[Difference listings]
════════
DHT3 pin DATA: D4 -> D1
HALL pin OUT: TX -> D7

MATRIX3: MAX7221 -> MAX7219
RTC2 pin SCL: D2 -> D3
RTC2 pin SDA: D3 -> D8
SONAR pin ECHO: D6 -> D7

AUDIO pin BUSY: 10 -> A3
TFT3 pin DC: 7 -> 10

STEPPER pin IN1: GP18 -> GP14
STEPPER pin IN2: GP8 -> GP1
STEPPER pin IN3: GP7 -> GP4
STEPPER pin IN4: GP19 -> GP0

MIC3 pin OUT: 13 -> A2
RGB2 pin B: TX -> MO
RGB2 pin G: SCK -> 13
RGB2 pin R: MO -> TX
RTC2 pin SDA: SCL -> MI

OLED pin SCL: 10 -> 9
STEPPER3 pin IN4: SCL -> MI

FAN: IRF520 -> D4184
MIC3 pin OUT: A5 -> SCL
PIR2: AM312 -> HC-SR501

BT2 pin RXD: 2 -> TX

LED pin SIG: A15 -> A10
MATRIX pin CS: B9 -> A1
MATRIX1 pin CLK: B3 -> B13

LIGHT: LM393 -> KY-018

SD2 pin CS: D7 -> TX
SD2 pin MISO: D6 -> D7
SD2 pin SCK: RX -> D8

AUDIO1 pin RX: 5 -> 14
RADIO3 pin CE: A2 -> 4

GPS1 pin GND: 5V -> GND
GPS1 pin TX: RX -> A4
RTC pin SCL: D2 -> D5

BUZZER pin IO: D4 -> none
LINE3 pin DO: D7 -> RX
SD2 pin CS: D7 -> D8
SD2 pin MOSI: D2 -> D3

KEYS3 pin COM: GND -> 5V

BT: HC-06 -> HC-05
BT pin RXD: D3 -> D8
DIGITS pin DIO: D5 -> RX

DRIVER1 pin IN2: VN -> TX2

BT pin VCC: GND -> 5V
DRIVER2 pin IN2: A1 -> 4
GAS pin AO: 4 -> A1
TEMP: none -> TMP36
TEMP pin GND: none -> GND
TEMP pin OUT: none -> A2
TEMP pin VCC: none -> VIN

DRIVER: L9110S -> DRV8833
════════
WORK TASK —
Quote exactly the stretch of lines above that starts at the first one and ends at the line with "DIGITS pin DIO: D5 -> RX", and nothing beyond it.

ANSWER FOR THE TASK —
DHT3 pin DATA: D4 -> D1
HALL pin OUT: TX -> D7

MATRIX3: MAX7221 -> MAX7219
RTC2 pin SCL: D2 -> D3
RTC2 pin SDA: D3 -> D8
SONAR pin ECHO: D6 -> D7

AUDIO pin BUSY: 10 -> A3
TFT3 pin DC: 7 -> 10

STEPPER pin IN1: GP18 -> GP14
STEPPER pin IN2: GP8 -> GP1
STEPPER pin IN3: GP7 -> GP4
STEPPER pin IN4: GP19 -> GP0

MIC3 pin OUT: 13 -> A2
RGB2 pin B: TX -> MO
RGB2 pin G: SCK -> 13
RGB2 pin R: MO -> TX
RTC2 pin SDA: SCL -> MI

OLED pin SCL: 10 -> 9
STEPPER3 pin IN4: SCL -> MI

FAN: IRF520 -> D4184
MIC3 pin OUT: A5 -> SCL
PIR2: AM312 -> HC-SR501

BT2 pin RXD: 2 -> TX

LED pin SIG: A15 -> A10
MATRIX pin CS: B9 -> A1
MATRIX1 pin CLK: B3 -> B13

LIGHT: LM393 -> KY-018

SD2 pin CS: D7 -> TX
SD2 pin MISO: D6 -> D7
SD2 pin SCK: RX -> D8

AUDIO1 pin RX: 5 -> 14
RADIO3 pin CE: A2 -> 4

GPS1 pin GND: 5V -> GND
GPS1 pin TX: RX -> A4
RTC pin SCL: D2 -> D5

BUZZER pin IO: D4 -> none
LINE3 pin DO: D7 -> RX
SD2 pin CS: D7 -> D8
SD2 pin MOSI: D2 -> D3

KEYS3 pin COM: GND -> 5V

BT: HC-06 -> HC-05
BT pin RXD: D3 -> D8
DIGITS pin DIO: D5 -> RX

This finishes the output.